> Exercise description:
Your reply should be a faithful copy of the records below, free of pictures.

(Saved entries)
──────────────────────────────
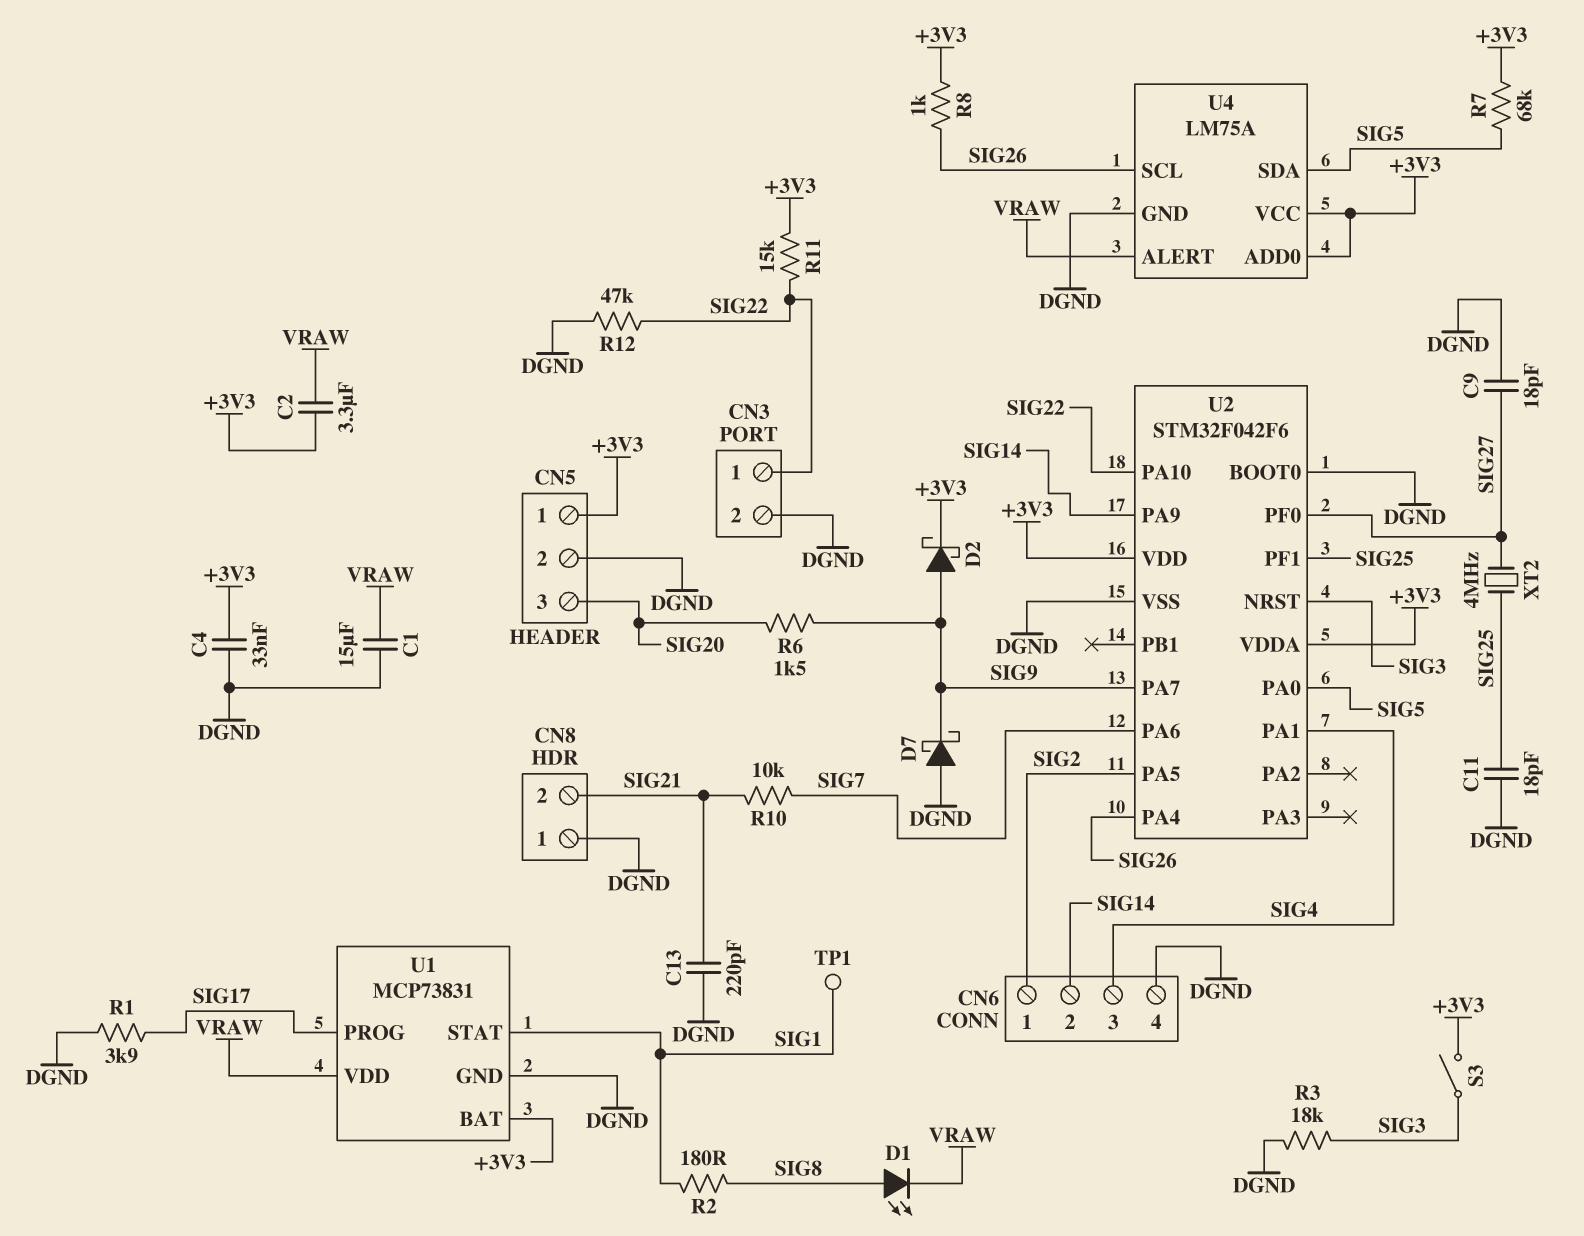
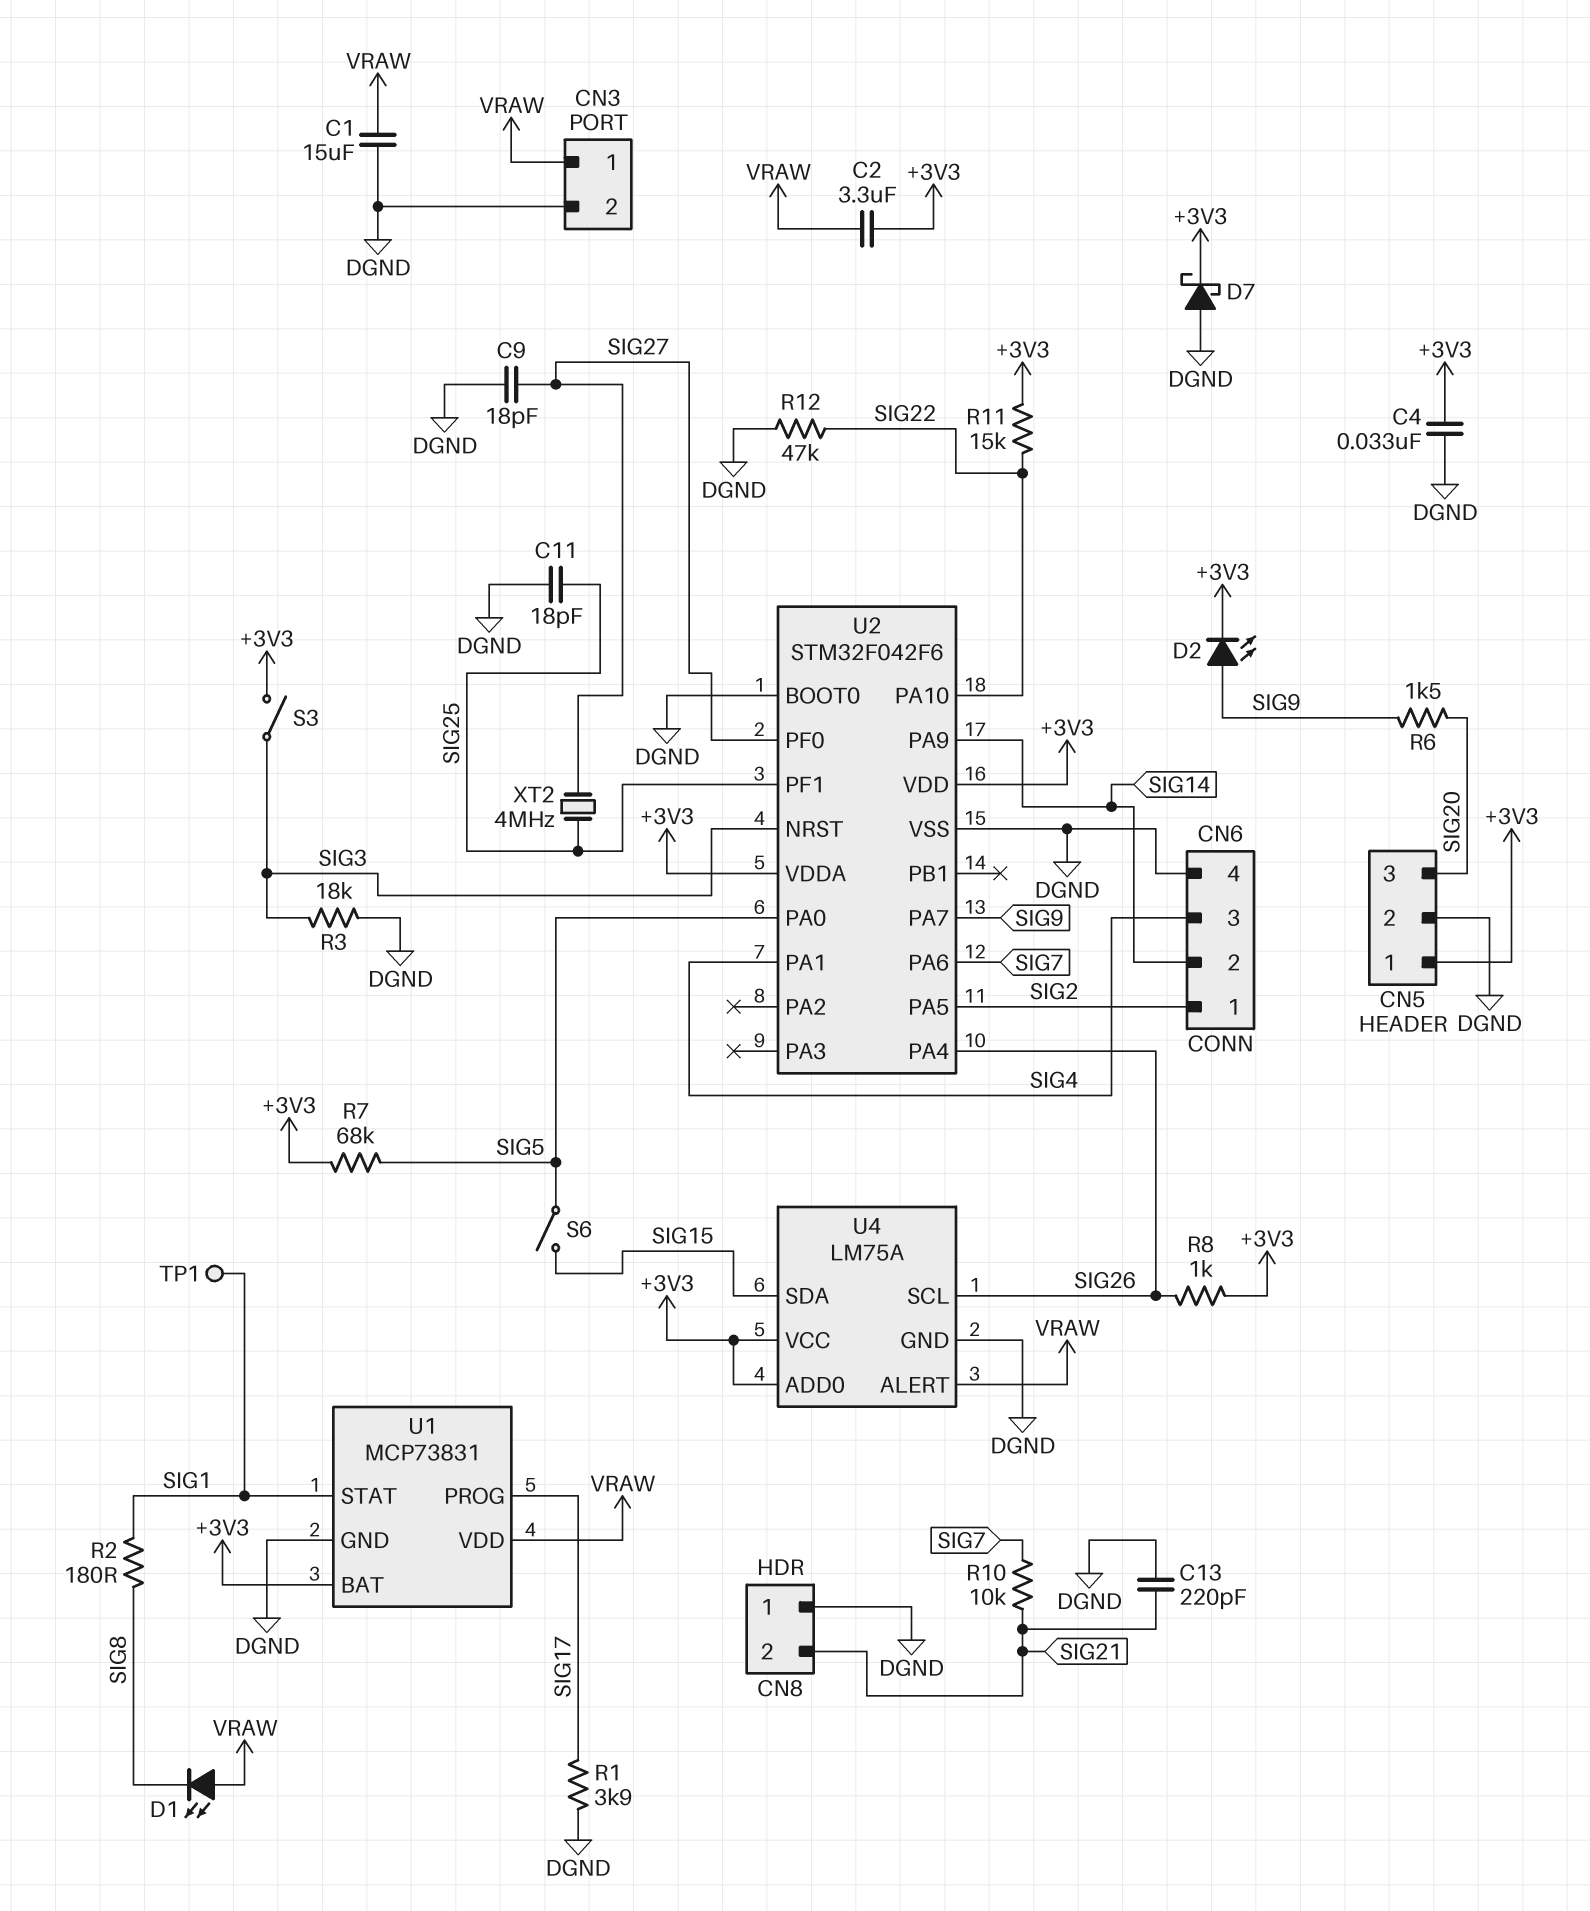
CN3 pin 1: SIG22 -> VRAW
D1: LED (A SIG8, K VRAW) -> LED (A VRAW, K SIG8)
D2: schottky (A SIG9, K +3V3) -> LED (A SIG9, K +3V3)
D7: schottky (A DGND, K SIG9) -> schottky (A DGND, K +3V3)
S6: none -> switch (SIG5, SIG15)
U4 pin SDA: SIG5 -> SIG15

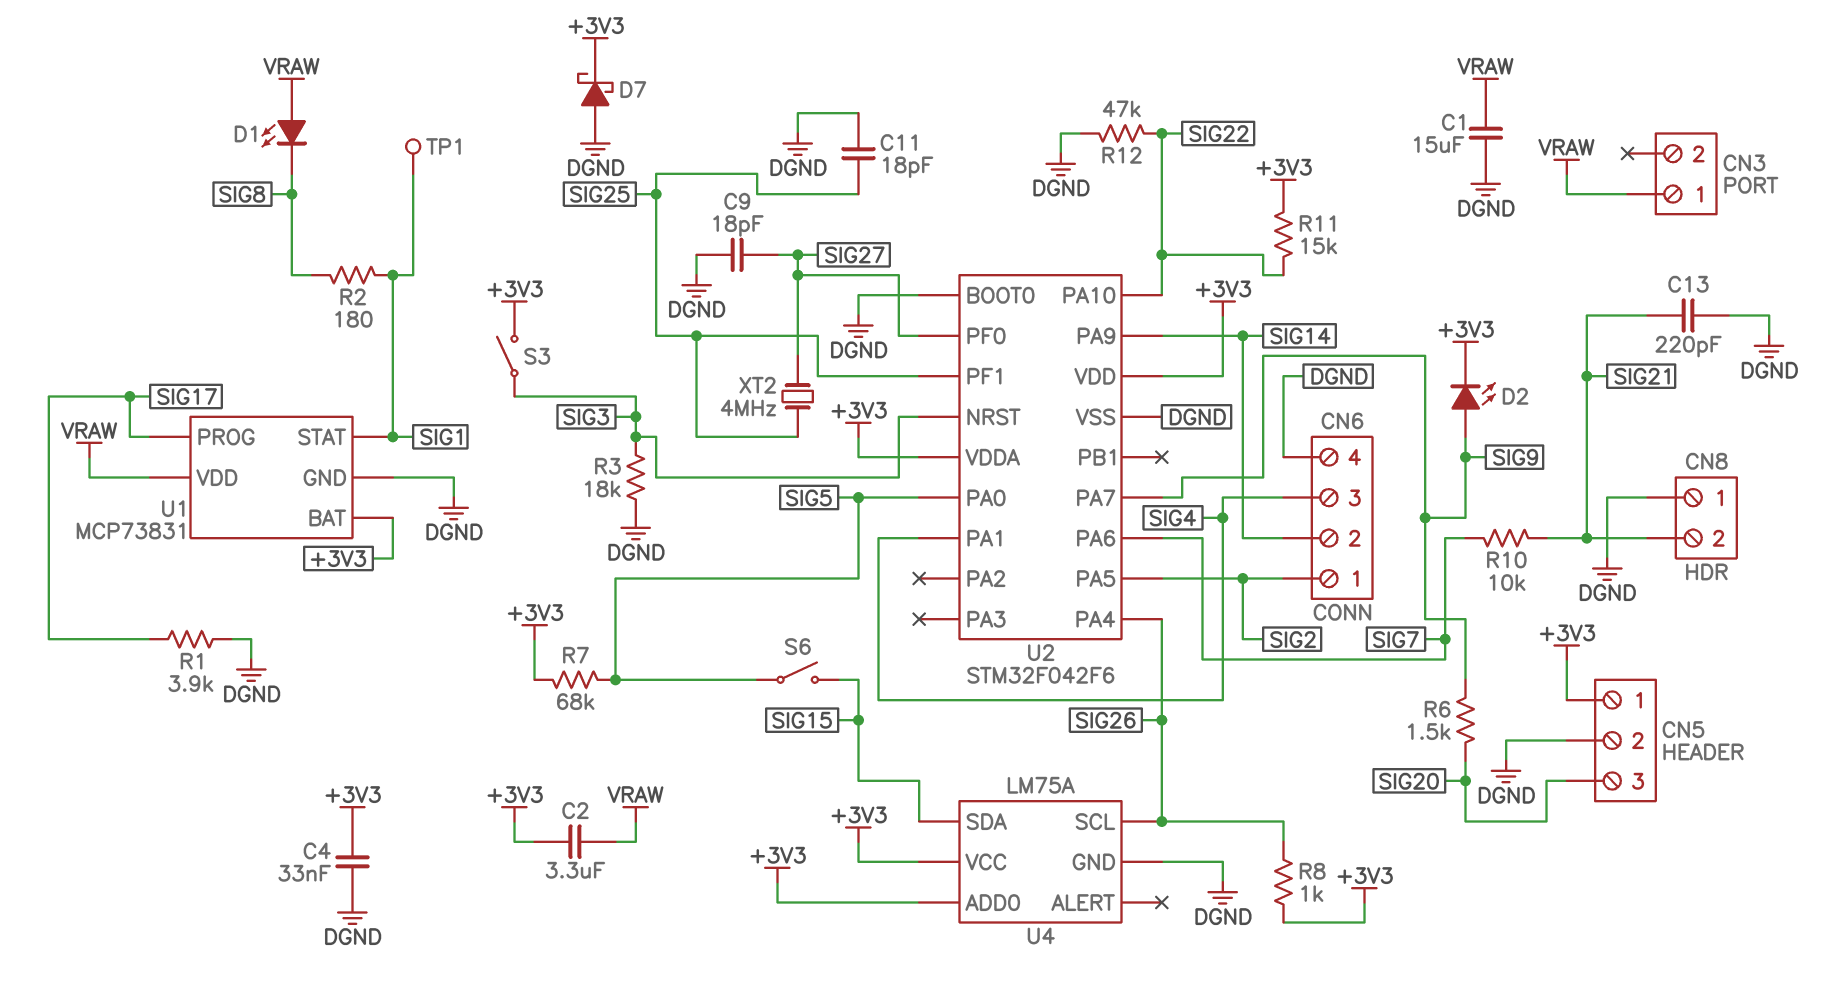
CN3 pin 2: DGND -> none
U4 pin ALERT: VRAW -> none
──────────────────────────────
> Your solution:
CN3 pin 1: SIG22 -> VRAW
D1: LED (A SIG8, K VRAW) -> LED (A VRAW, K SIG8)
D2: schottky (A SIG9, K +3V3) -> LED (A SIG9, K +3V3)
D7: schottky (A DGND, K SIG9) -> schottky (A DGND, K +3V3)
S6: none -> switch (SIG5, SIG15)
U4 pin SDA: SIG5 -> SIG15

CN3 pin 2: DGND -> none
U4 pin ALERT: VRAW -> none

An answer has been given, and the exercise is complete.